++++ Given data ++++
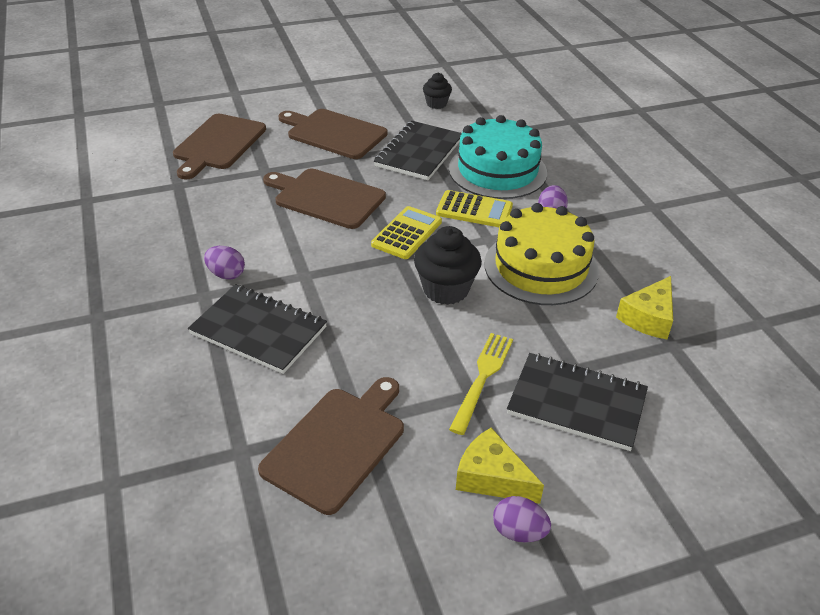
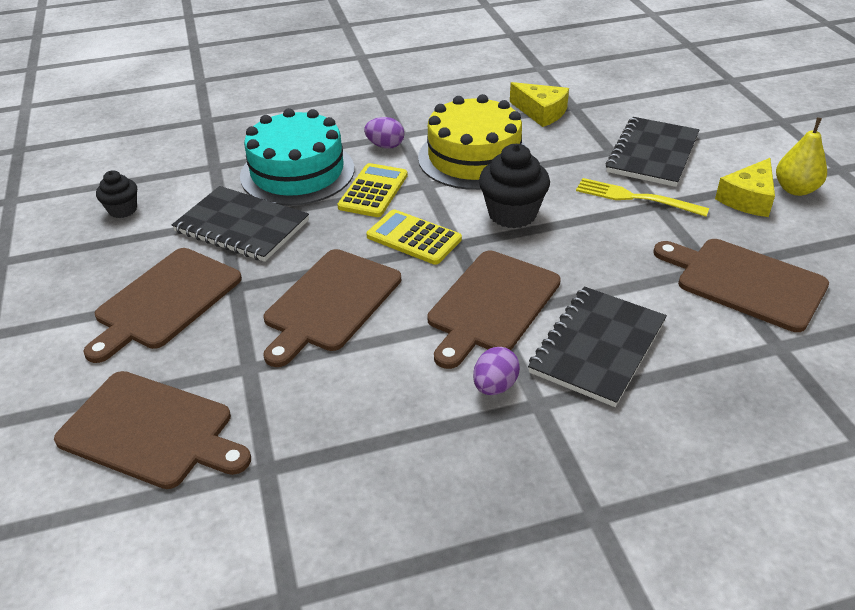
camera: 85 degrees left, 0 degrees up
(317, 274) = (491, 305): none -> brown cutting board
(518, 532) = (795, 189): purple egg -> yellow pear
++++
● **Requirement**:
Would you transcribe the whole listing above exactly? The pictures should not be included.

● **Completed exercise**:
camera: 85 degrees left, 0 degrees up
(317, 274) = (491, 305): none -> brown cutting board
(518, 532) = (795, 189): purple egg -> yellow pear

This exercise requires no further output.